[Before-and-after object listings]
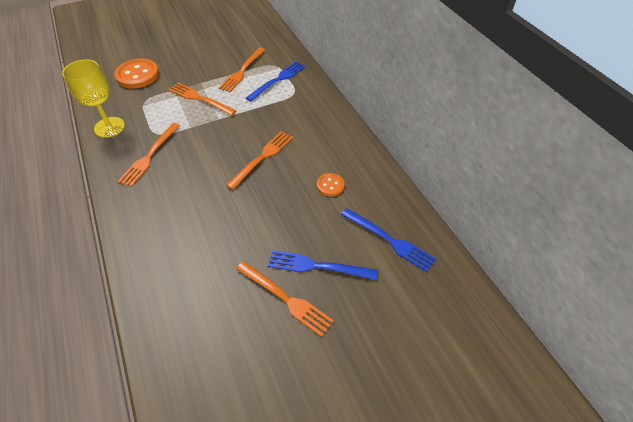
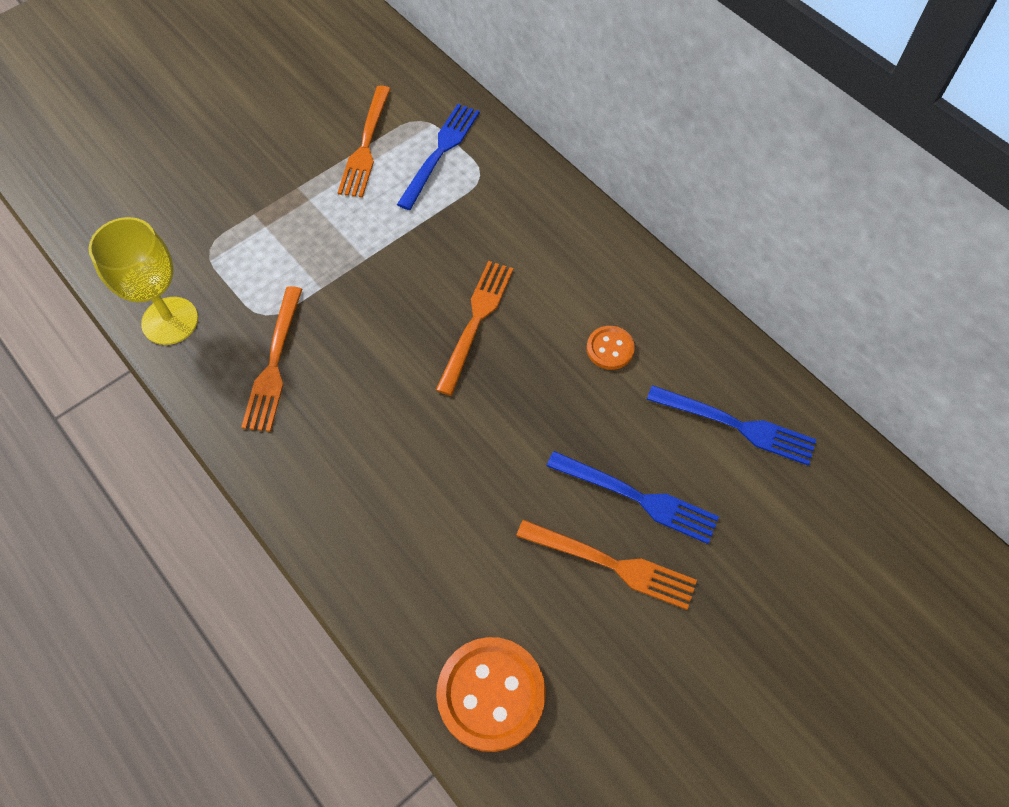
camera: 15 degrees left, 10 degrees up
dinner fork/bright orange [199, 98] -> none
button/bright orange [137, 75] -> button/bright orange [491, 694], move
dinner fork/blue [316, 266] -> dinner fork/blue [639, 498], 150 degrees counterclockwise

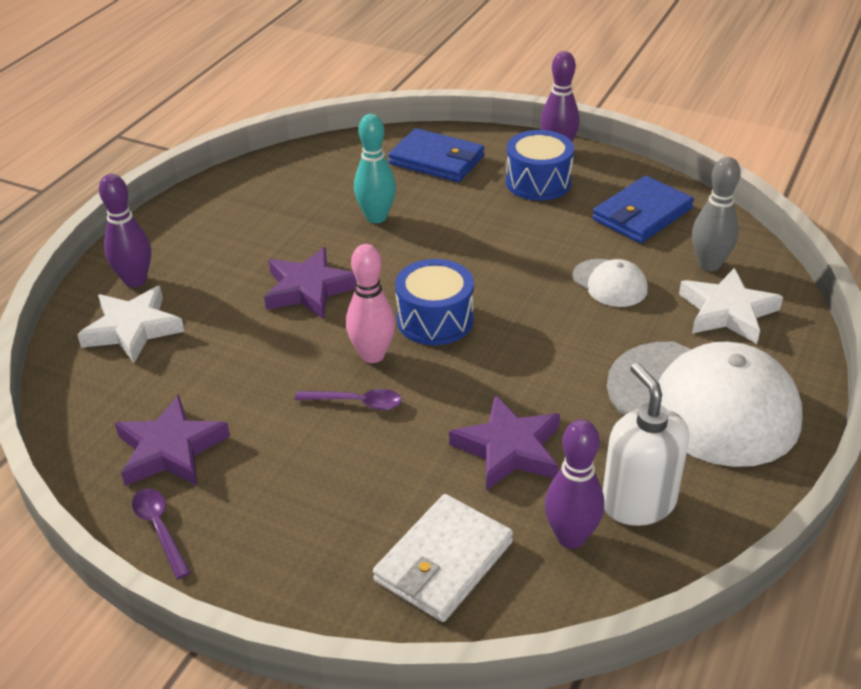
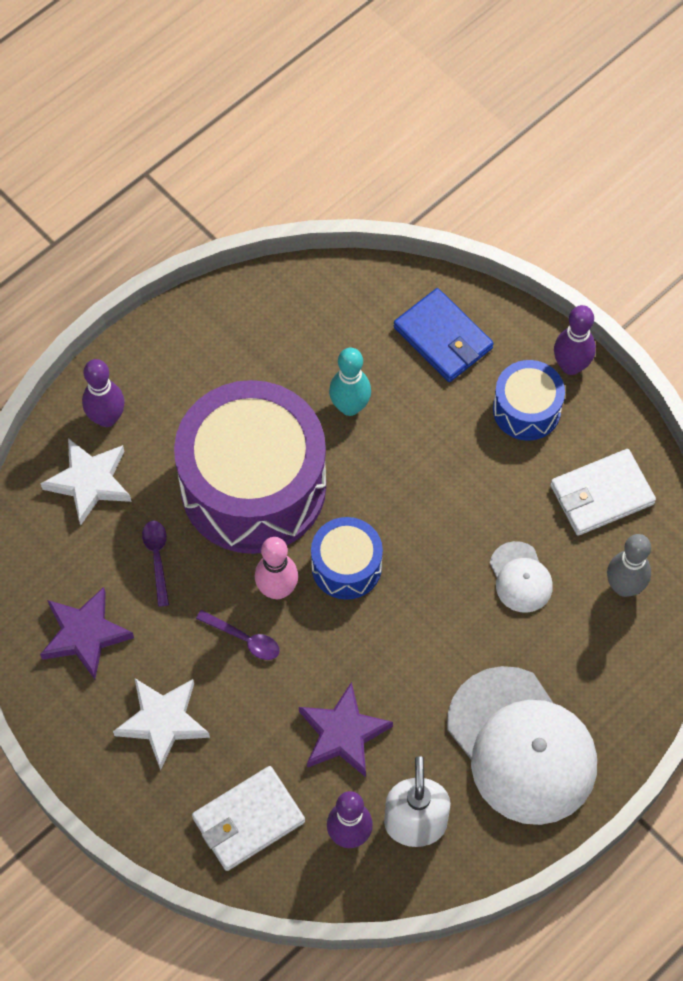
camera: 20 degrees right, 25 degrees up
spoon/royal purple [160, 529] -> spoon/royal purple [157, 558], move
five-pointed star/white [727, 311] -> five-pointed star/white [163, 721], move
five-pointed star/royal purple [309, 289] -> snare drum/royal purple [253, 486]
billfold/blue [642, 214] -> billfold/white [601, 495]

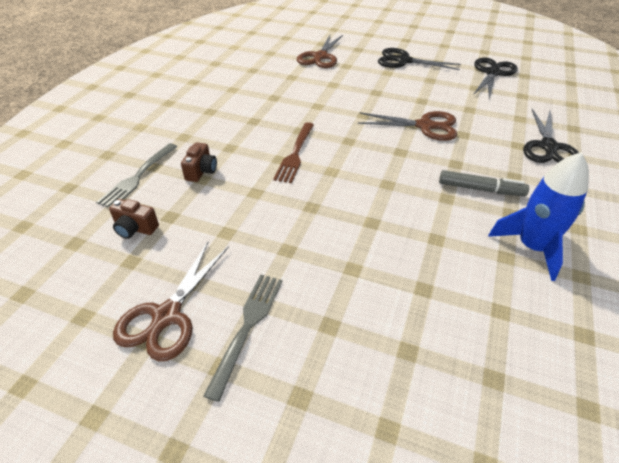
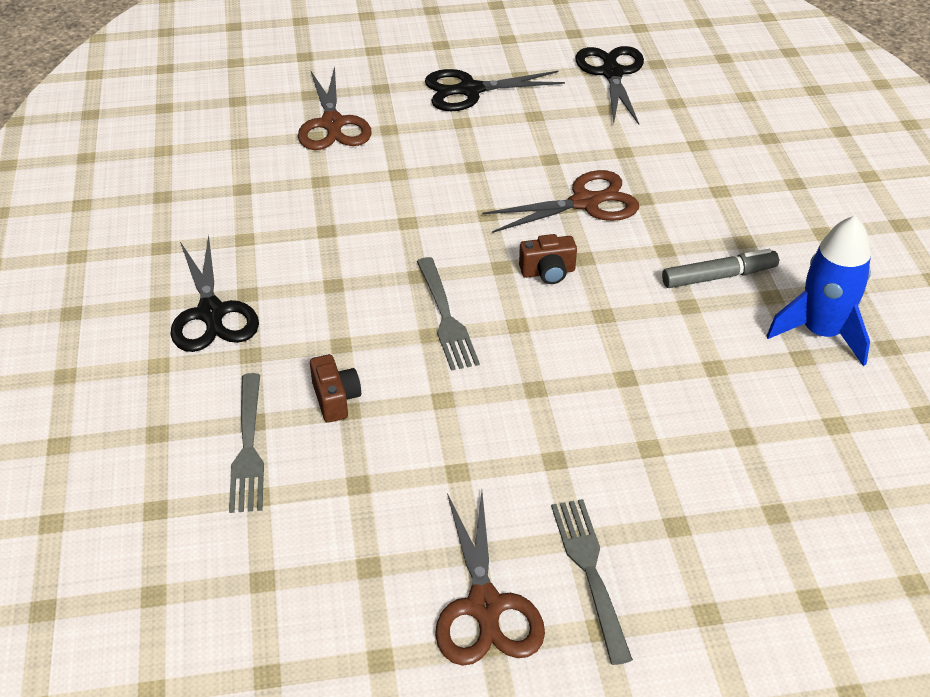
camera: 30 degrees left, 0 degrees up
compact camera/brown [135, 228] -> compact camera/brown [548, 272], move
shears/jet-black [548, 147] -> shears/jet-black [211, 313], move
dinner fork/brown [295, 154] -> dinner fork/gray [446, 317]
==
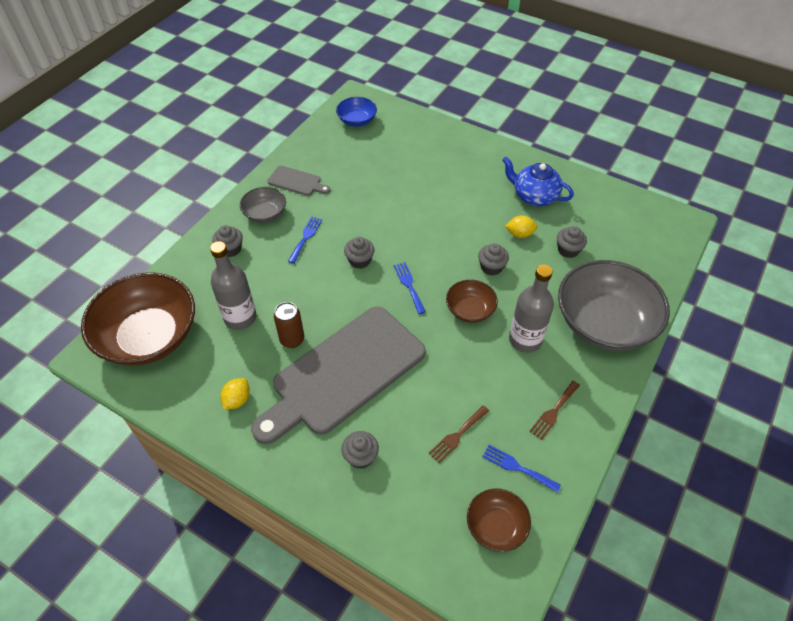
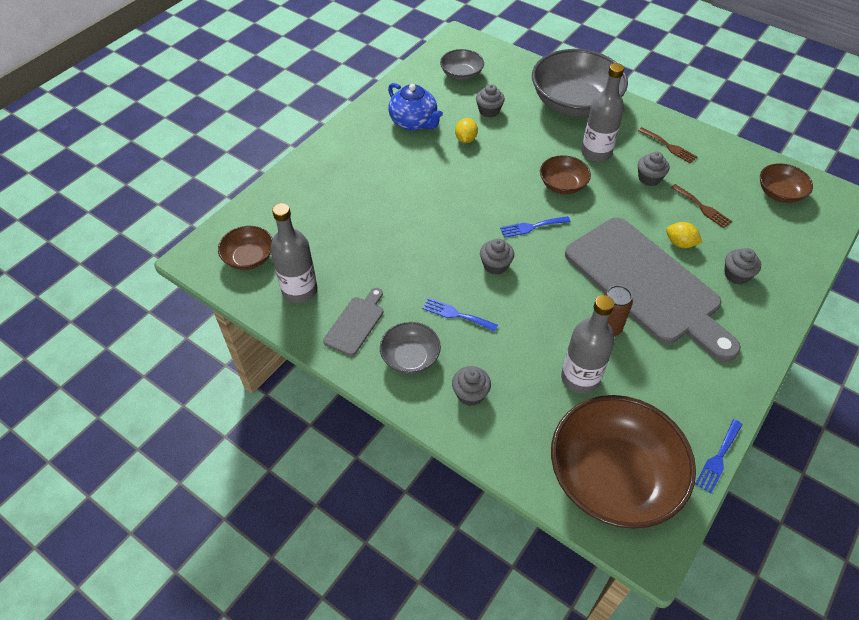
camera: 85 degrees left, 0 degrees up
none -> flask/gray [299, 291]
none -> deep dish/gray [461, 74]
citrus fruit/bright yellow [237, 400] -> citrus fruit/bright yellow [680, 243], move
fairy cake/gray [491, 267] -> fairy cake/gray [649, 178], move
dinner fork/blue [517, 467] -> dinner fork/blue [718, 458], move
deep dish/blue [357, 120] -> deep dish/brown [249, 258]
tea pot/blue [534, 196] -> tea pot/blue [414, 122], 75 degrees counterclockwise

** EXERCISE DETAILS **
Send back an exact copy of only the lines from the line with "camera: 15 degrees left, 10 degrees up" up to and including the line with "button/bright orange [137, 75]" in the data above.

** TASK SOLUTION **
camera: 15 degrees left, 10 degrees up
dinner fork/bright orange [199, 98] -> none
button/bright orange [137, 75] -> button/bright orange [491, 694], move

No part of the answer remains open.